Task statement: Each line from the one containing "BAT2: 1.5V (plus" through the last line of the records below is to be set down exactly; the rest stays out.

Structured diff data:
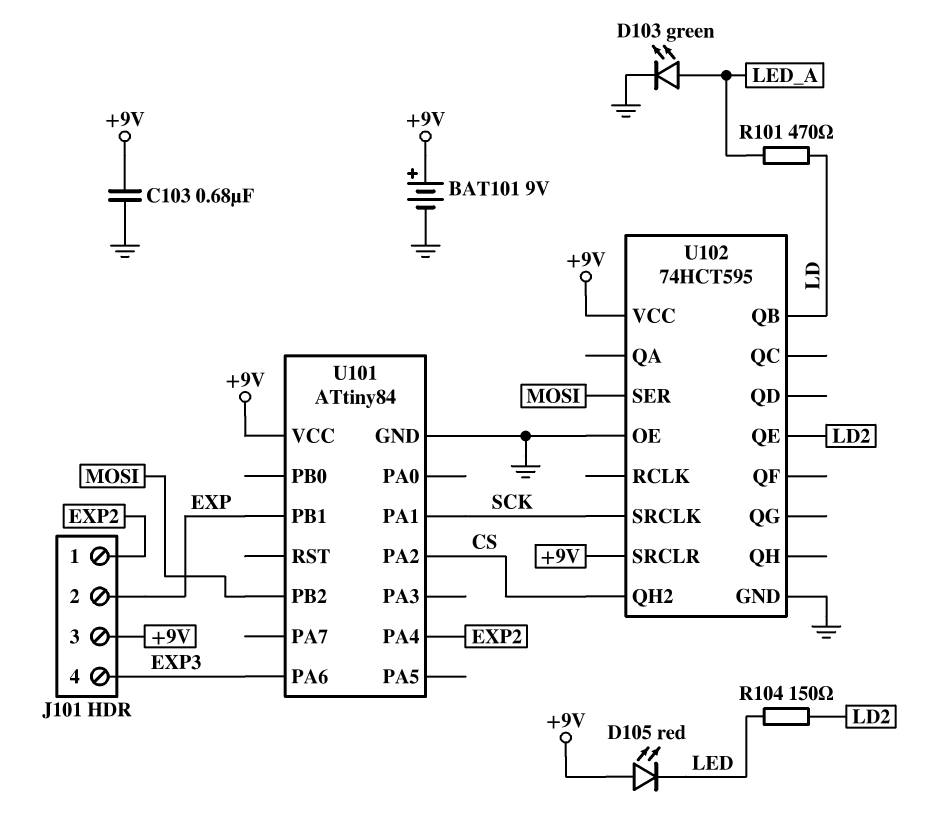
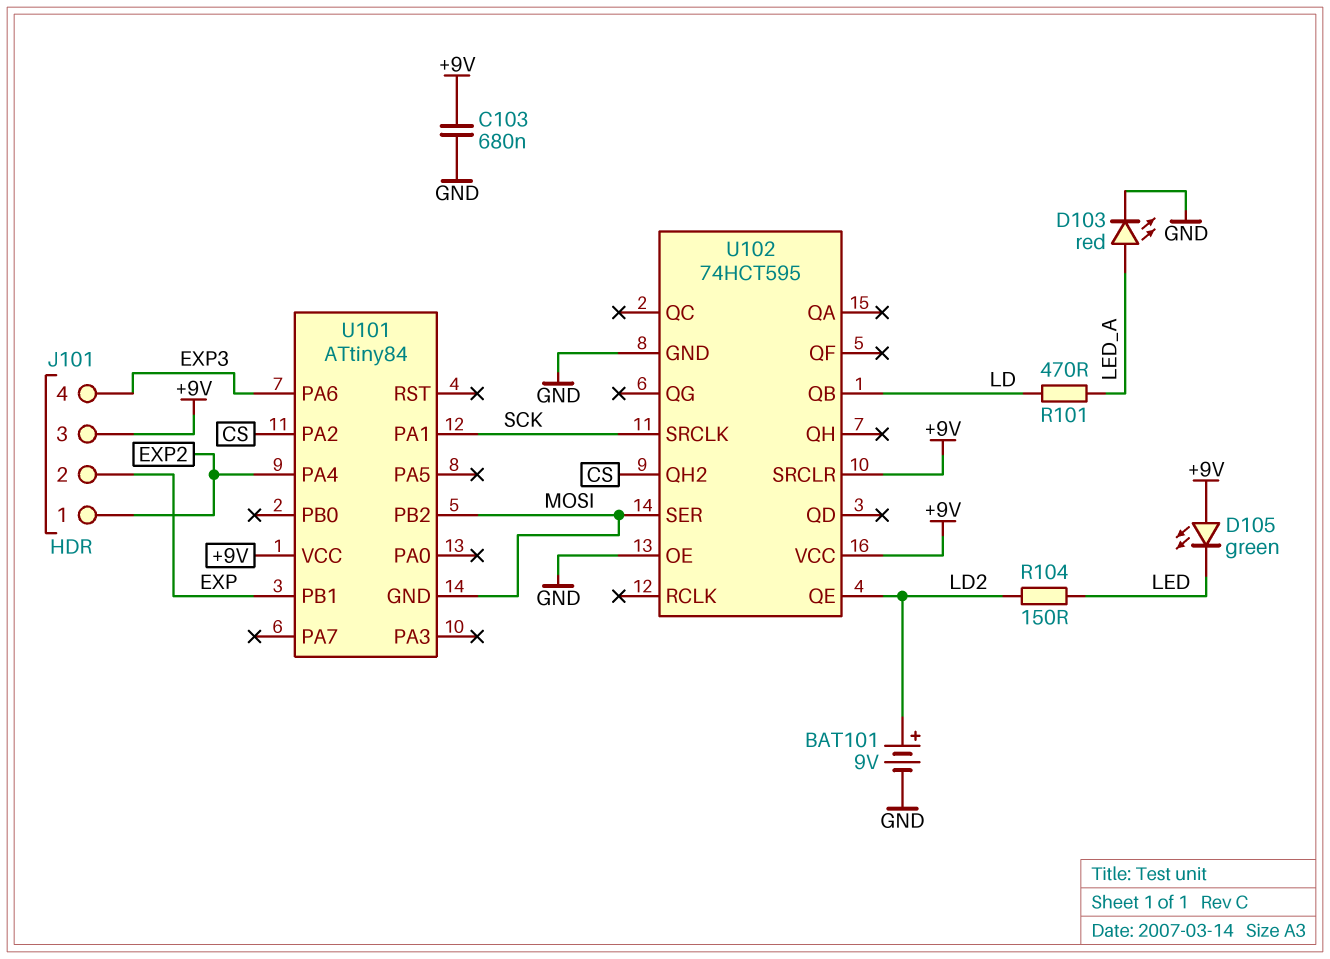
BAT101: 9V (plus +9V, minus GND) -> 9V (plus LD2, minus GND)
D103: LED green (A LED_A, K GND) -> LED red (A LED_A, K GND)
D105: LED red (A +9V, K LED) -> LED green (A +9V, K LED)
U101 pin GND: GND -> MOSI

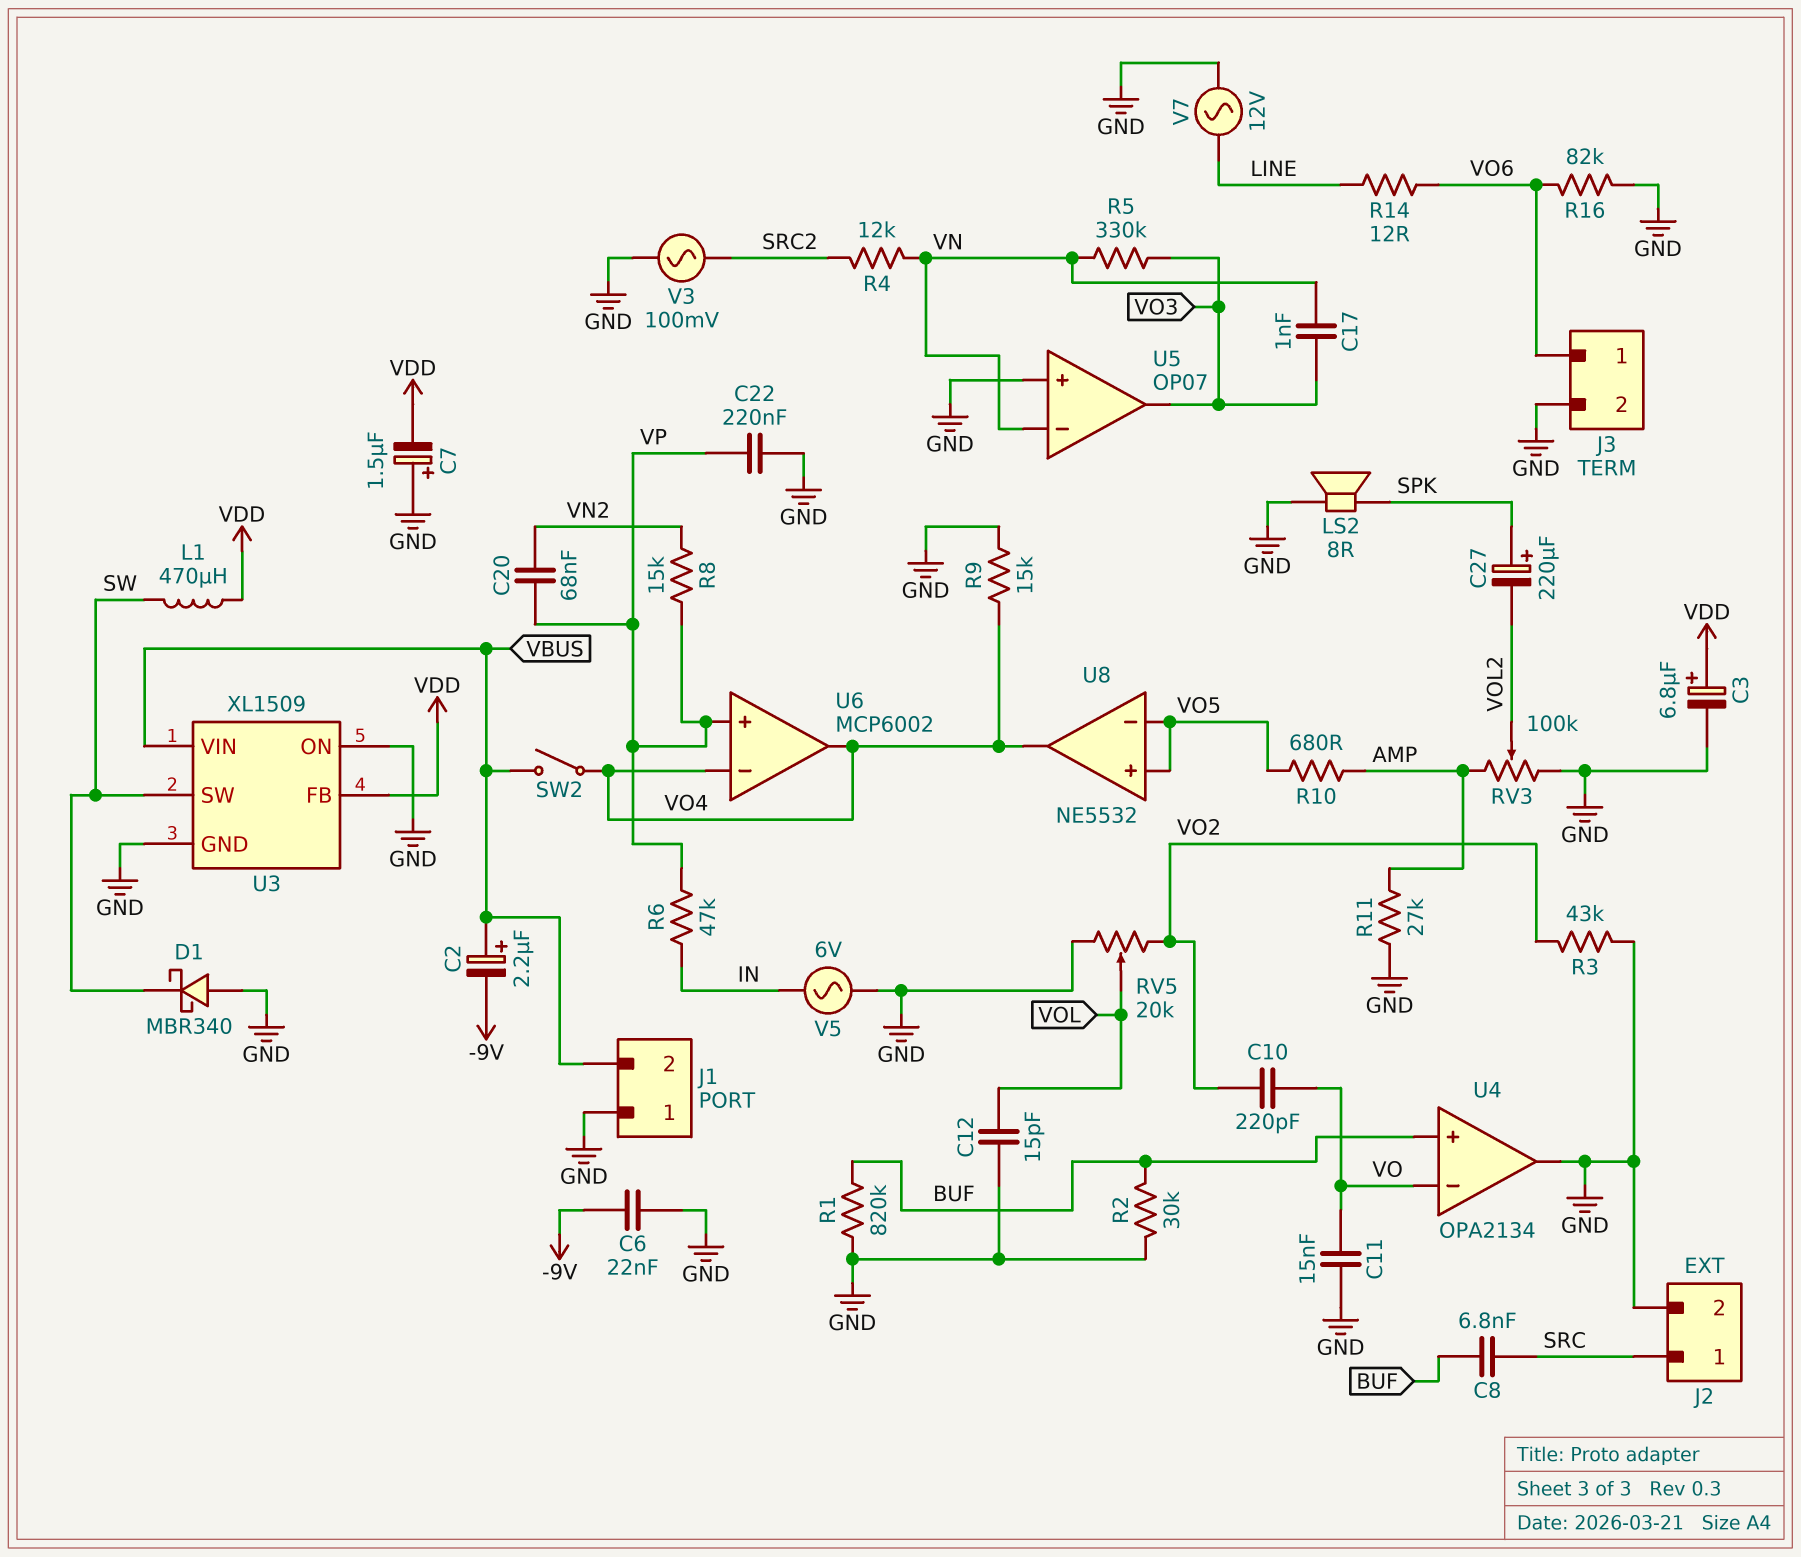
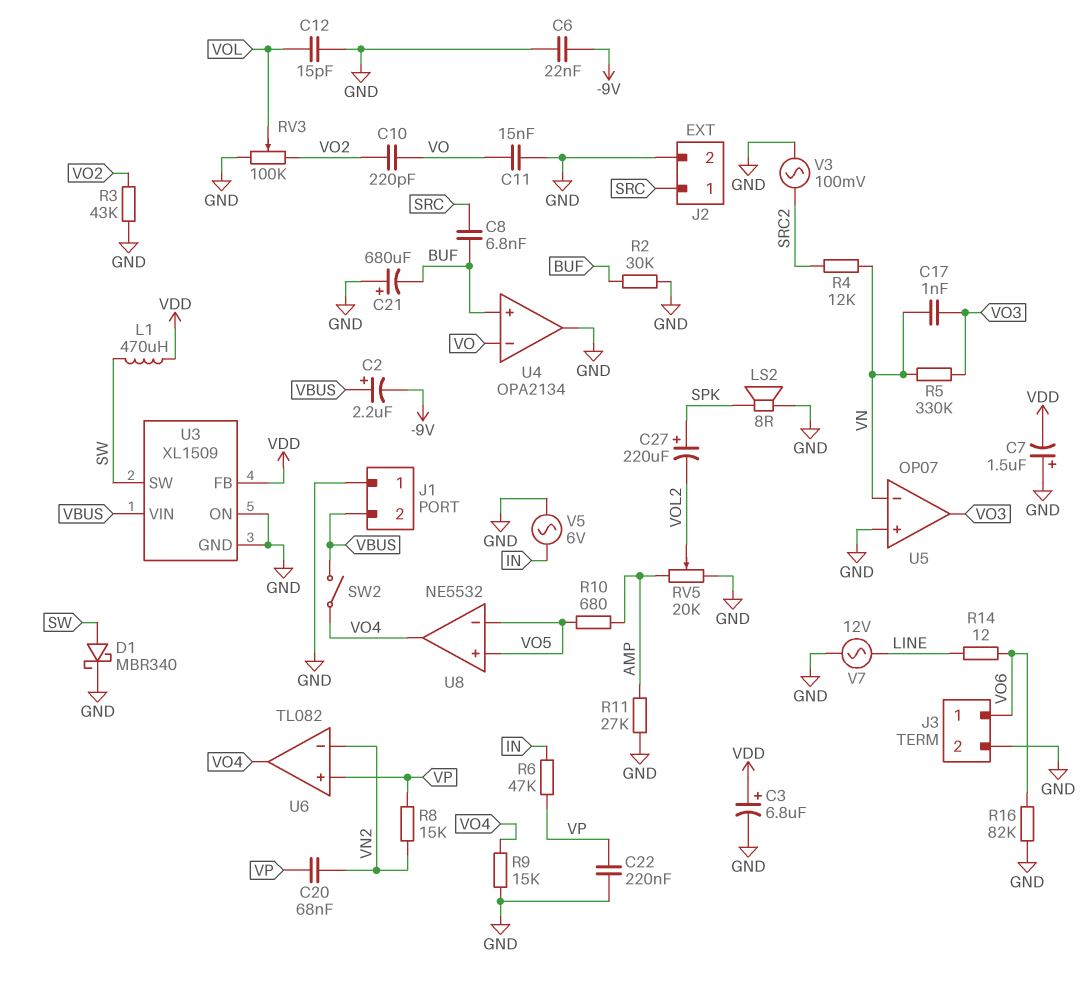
C21: none -> 680uF (plus GND, minus BUF)
D1: schottky MBR340 (A GND, K SW) -> schottky MBR340 (A SW, K GND)
R1: 820k (BUF, GND) -> none
RV3: 100k (AMP, GND, wiper VOL2) -> 100k (GND, VO2, wiper VOL)
RV5: 20k (GND, VO2, wiper VOL) -> 20k (AMP, GND, wiper VOL2)
U6: MCP6002 -> TL082
U6 pin in-: VO4 -> VN2

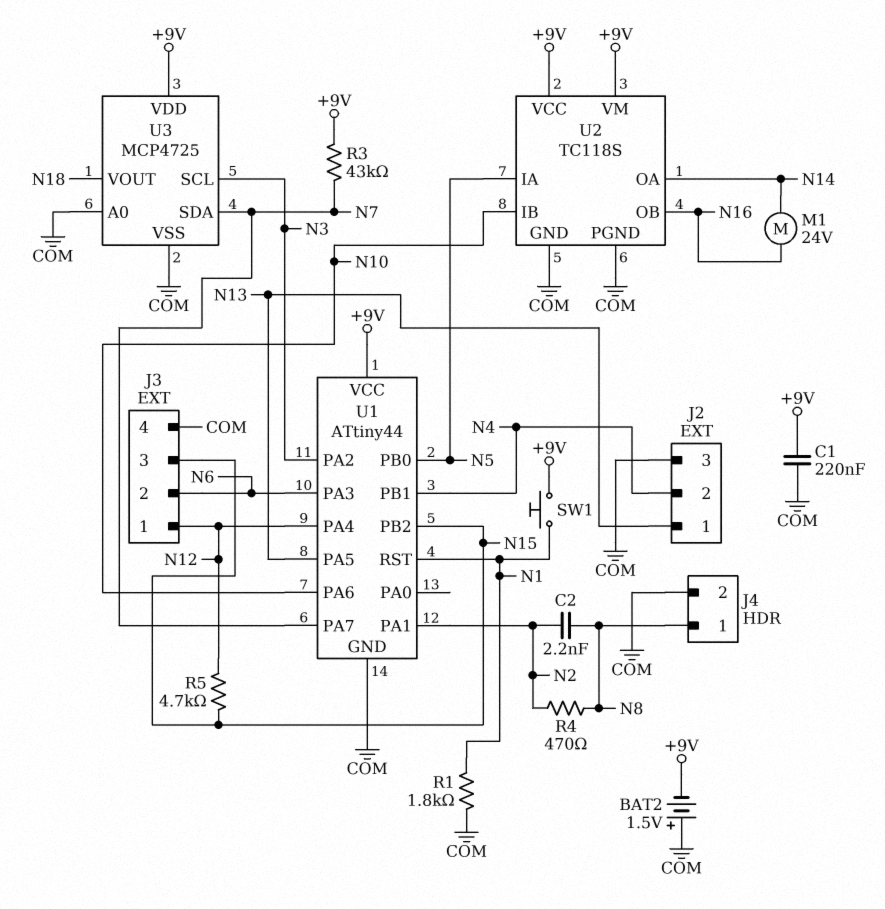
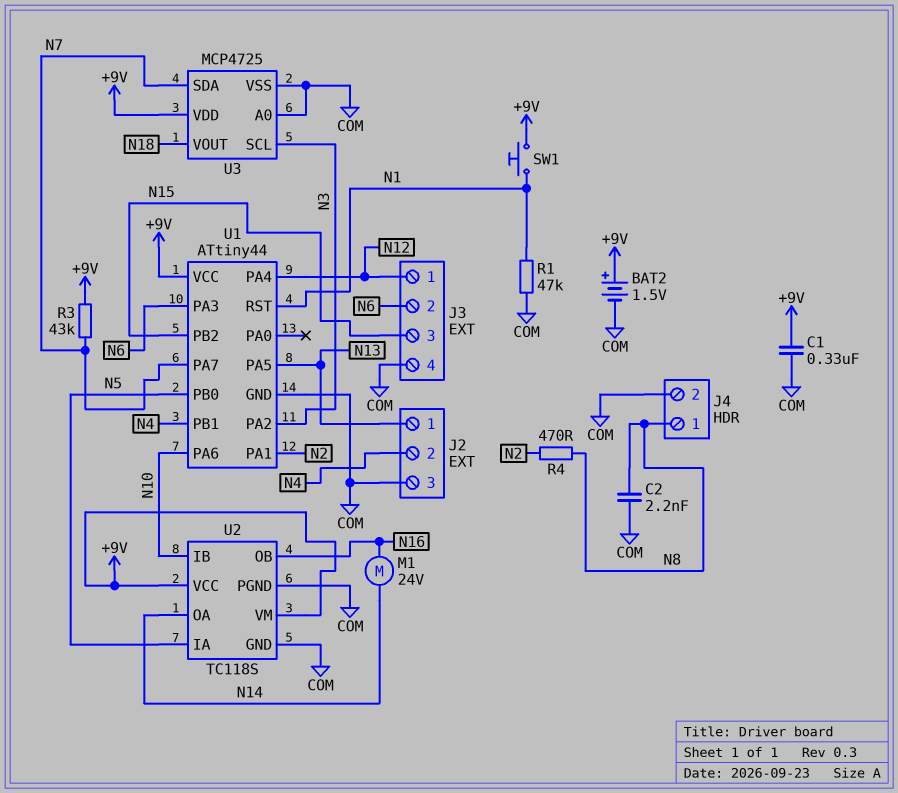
BAT2: 1.5V (plus COM, minus +9V) -> 1.5V (plus +9V, minus COM)
C1: 220nF (+9V, COM) -> 330nF (+9V, COM)
C2: 2.2nF (N2, N8) -> 2.2nF (COM, N8)
R1: 1.8k (COM, N1) -> 47k (COM, N1)
R5: 4.7k (N12, N15) -> none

Your response:
BAT2: 1.5V (plus COM, minus +9V) -> 1.5V (plus +9V, minus COM)
C1: 220nF (+9V, COM) -> 330nF (+9V, COM)
C2: 2.2nF (N2, N8) -> 2.2nF (COM, N8)
R1: 1.8k (COM, N1) -> 47k (COM, N1)
R5: 4.7k (N12, N15) -> none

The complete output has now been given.